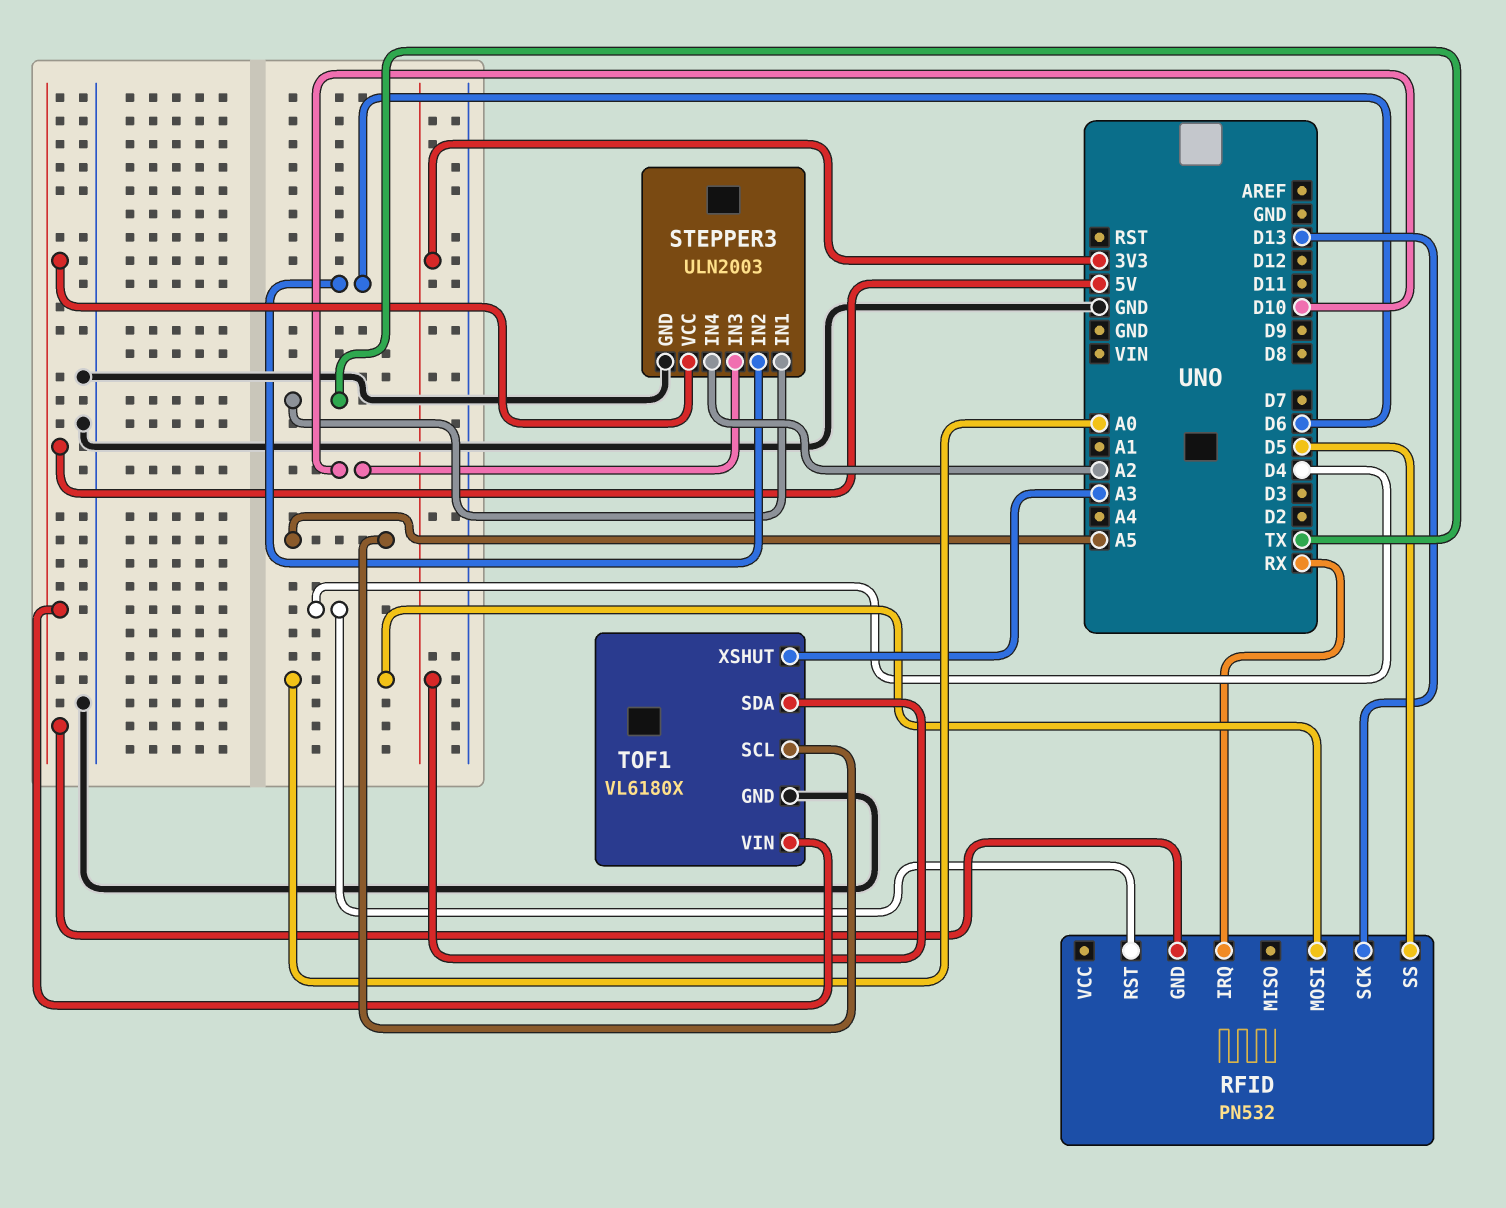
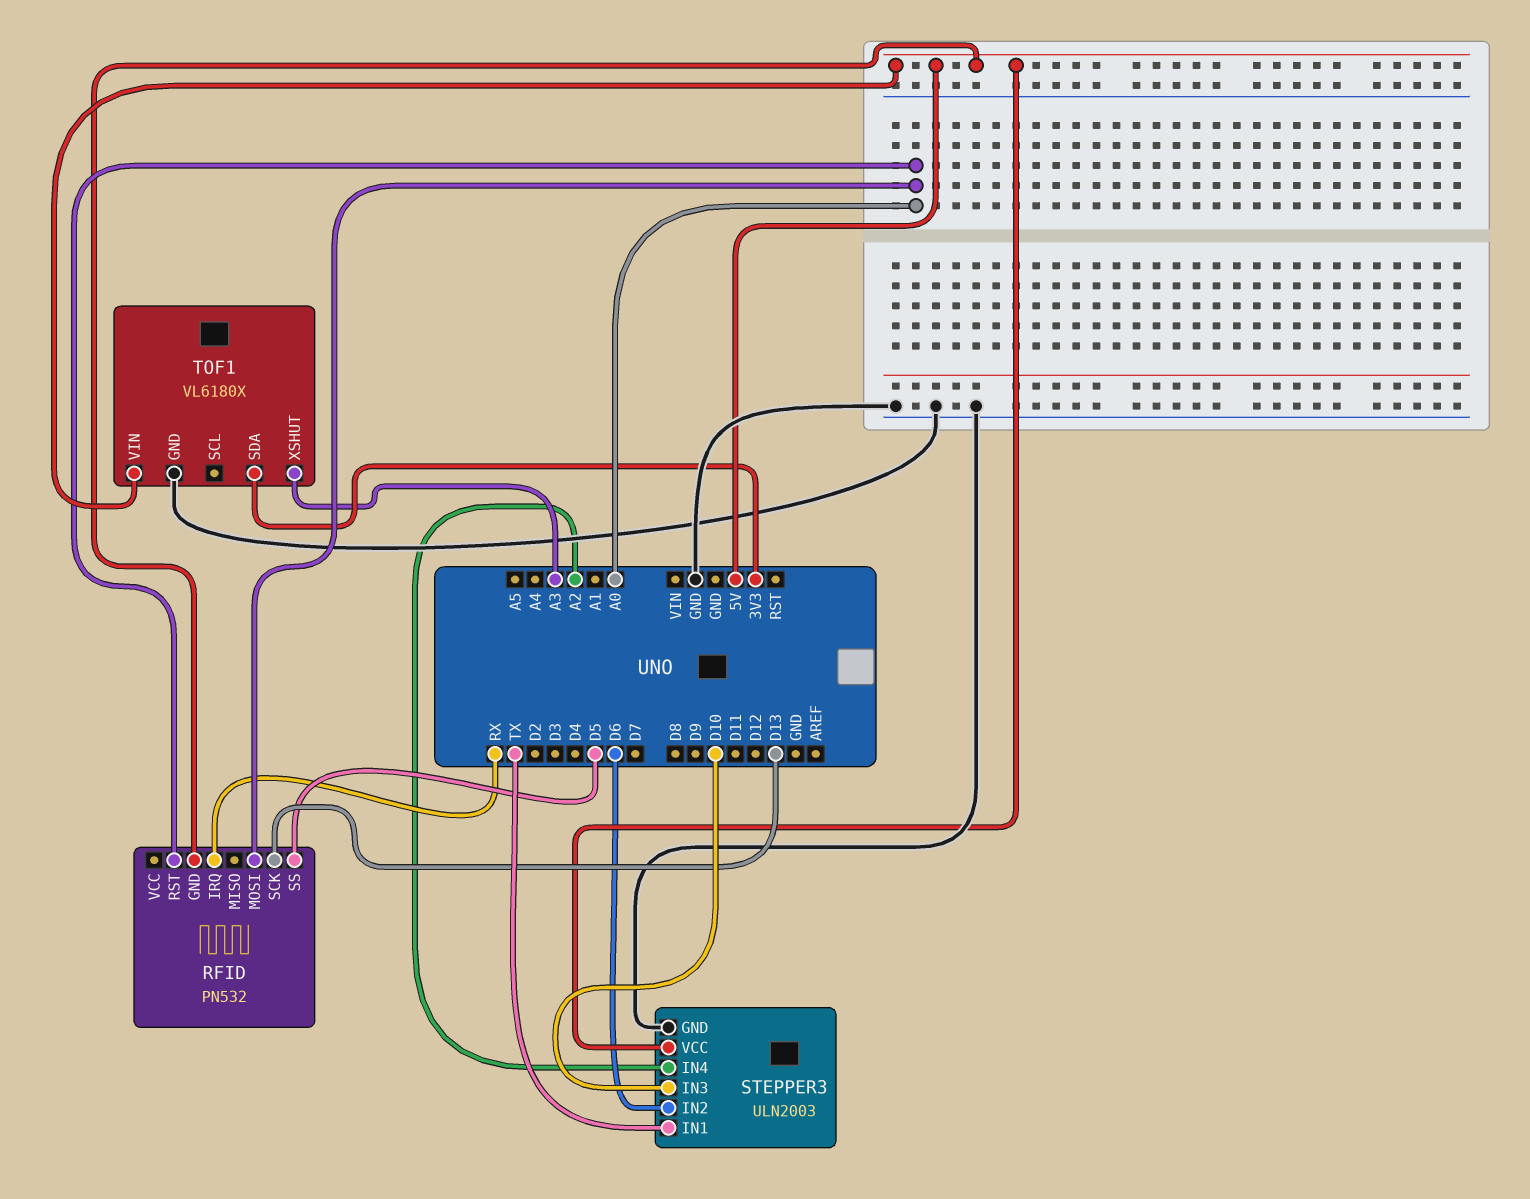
RFID pin RST: D4 -> A0
TOF1 pin SCL: A5 -> none

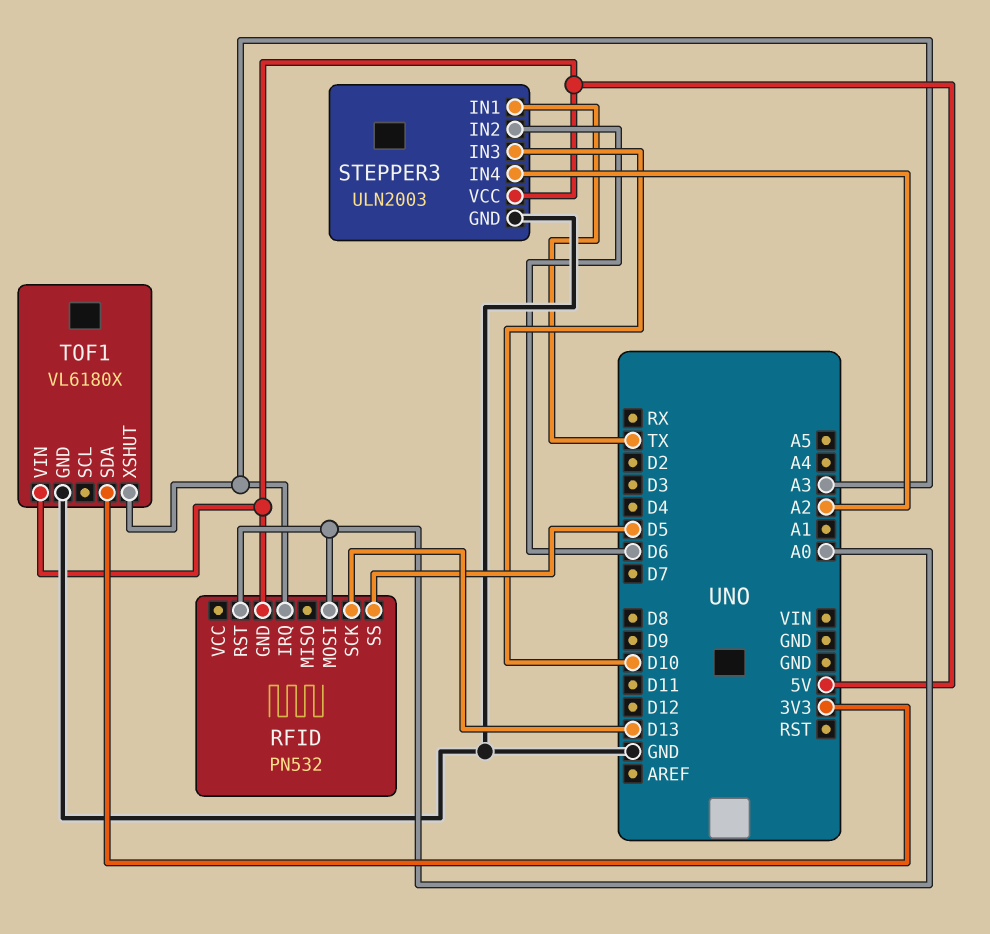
RFID pin IRQ: RX -> A3

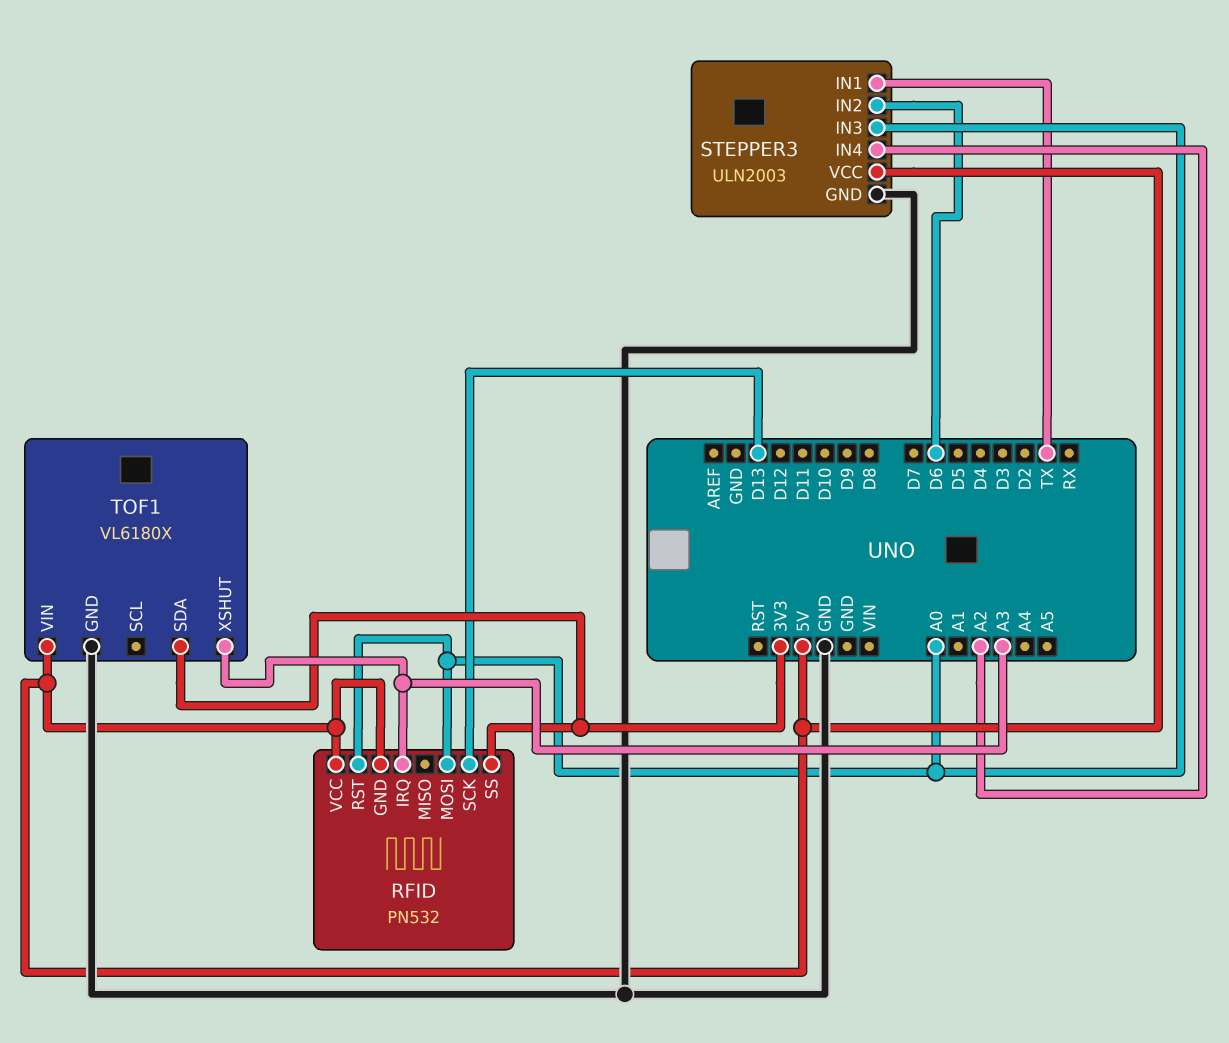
RFID pin SS: D5 -> 3V3
RFID pin VCC: none -> 5V
STEPPER3 pin IN3: D10 -> A0

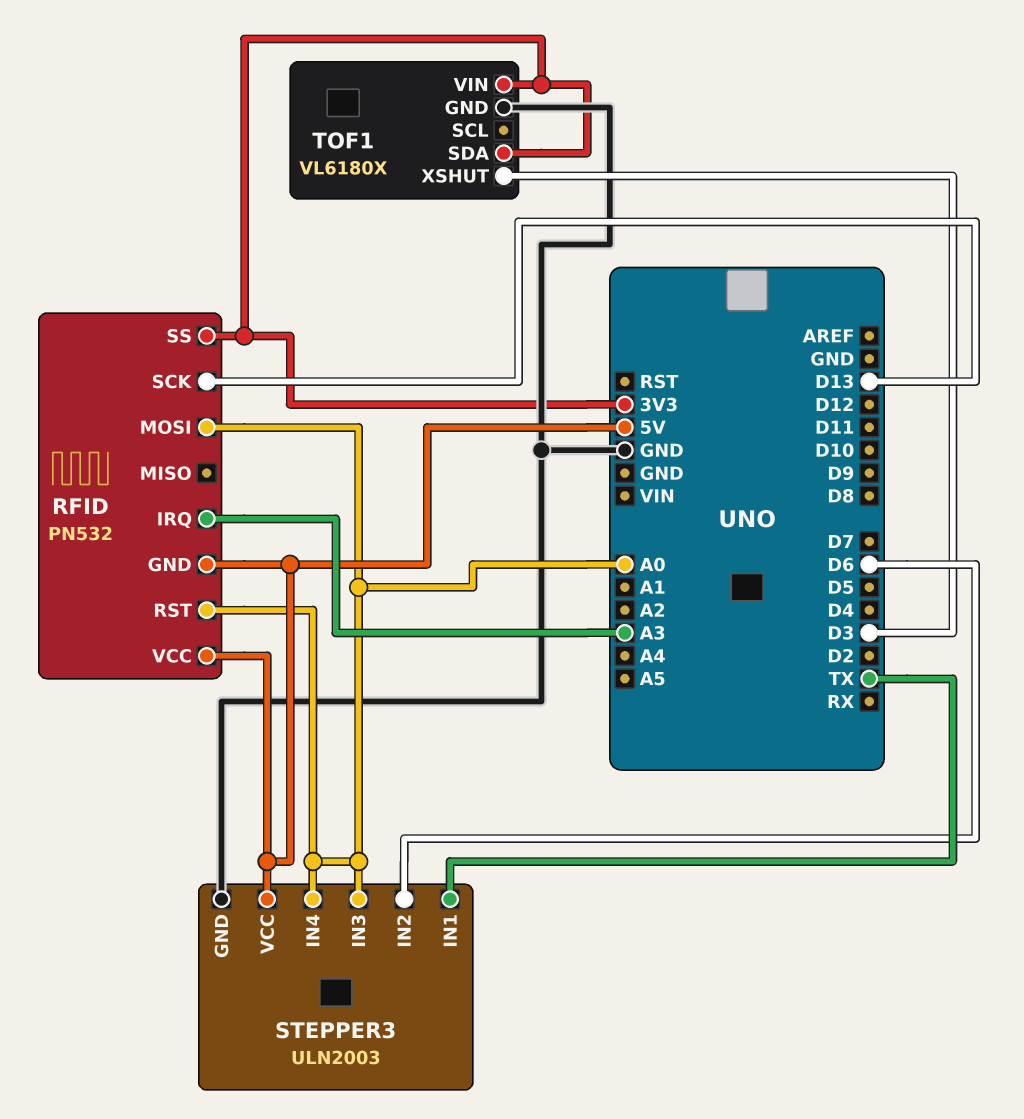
STEPPER3 pin IN4: A2 -> A0
TOF1 pin VIN: 5V -> 3V3
TOF1 pin XSHUT: A3 -> D3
──────────────────────────────
Work order >> Each entry is to be returned as it stands, and each picture is to be left out.

Response to the task >>
RFID pin RST: D4 -> A0
TOF1 pin SCL: A5 -> none

RFID pin IRQ: RX -> A3

RFID pin SS: D5 -> 3V3
RFID pin VCC: none -> 5V
STEPPER3 pin IN3: D10 -> A0

STEPPER3 pin IN4: A2 -> A0
TOF1 pin VIN: 5V -> 3V3
TOF1 pin XSHUT: A3 -> D3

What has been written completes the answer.